PROBLEM STATEMENT
Return exactly the span of lines in the following data that opens with the line containing "182, 683, 243" and closes with the line containing "278, 681 x0.56". Include nothing else.

SOURCE RECORDS

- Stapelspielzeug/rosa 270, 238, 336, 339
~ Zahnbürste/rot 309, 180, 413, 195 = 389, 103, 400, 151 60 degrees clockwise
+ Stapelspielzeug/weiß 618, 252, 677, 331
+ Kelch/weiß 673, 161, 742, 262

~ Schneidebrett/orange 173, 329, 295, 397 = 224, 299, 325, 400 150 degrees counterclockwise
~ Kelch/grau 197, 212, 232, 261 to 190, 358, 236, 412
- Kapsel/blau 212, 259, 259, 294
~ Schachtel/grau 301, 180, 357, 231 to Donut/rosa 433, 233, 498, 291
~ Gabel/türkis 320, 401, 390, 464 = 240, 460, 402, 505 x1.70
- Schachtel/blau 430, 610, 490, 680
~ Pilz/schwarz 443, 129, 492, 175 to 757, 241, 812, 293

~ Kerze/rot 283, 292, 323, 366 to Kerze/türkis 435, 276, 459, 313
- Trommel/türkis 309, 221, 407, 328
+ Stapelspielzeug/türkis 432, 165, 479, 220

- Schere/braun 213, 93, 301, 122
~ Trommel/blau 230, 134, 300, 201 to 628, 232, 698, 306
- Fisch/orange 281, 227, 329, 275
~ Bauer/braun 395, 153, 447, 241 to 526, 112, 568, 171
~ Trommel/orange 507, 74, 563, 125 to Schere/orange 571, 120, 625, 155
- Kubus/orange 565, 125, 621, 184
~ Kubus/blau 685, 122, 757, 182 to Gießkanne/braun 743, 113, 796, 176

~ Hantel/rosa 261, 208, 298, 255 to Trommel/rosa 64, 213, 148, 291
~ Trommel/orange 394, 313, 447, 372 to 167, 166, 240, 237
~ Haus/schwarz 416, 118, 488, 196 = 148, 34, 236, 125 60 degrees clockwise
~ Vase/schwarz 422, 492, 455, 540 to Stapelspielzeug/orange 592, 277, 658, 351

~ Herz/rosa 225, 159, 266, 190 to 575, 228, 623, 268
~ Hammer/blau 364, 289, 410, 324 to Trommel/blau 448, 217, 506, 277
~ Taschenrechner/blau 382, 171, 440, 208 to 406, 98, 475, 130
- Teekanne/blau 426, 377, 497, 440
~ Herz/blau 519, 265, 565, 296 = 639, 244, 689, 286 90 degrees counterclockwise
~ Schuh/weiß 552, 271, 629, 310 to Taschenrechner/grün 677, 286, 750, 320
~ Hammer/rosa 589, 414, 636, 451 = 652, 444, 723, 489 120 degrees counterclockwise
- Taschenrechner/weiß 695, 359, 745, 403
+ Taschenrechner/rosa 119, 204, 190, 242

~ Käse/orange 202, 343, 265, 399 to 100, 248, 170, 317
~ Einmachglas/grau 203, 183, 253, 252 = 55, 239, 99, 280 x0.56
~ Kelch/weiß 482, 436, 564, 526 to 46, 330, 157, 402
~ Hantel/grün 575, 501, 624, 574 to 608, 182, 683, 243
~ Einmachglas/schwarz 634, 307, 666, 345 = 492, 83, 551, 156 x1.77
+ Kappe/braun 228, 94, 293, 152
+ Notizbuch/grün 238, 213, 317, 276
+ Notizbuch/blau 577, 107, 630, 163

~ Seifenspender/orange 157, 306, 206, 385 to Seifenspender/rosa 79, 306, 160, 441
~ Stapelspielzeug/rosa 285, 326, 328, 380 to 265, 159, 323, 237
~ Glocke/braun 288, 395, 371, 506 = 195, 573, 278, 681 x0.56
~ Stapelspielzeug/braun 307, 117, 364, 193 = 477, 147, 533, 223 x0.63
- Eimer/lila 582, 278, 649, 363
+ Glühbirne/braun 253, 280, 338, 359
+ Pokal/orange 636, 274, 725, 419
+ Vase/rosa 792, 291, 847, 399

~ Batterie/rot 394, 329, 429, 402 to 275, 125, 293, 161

ANSWER TO THIS TASK
~ Hantel/grün 575, 501, 624, 574 to 608, 182, 683, 243
~ Einmachglas/schwarz 634, 307, 666, 345 = 492, 83, 551, 156 x1.77
+ Kappe/braun 228, 94, 293, 152
+ Notizbuch/grün 238, 213, 317, 276
+ Notizbuch/blau 577, 107, 630, 163

~ Seifenspender/orange 157, 306, 206, 385 to Seifenspender/rosa 79, 306, 160, 441
~ Stapelspielzeug/rosa 285, 326, 328, 380 to 265, 159, 323, 237
~ Glocke/braun 288, 395, 371, 506 = 195, 573, 278, 681 x0.56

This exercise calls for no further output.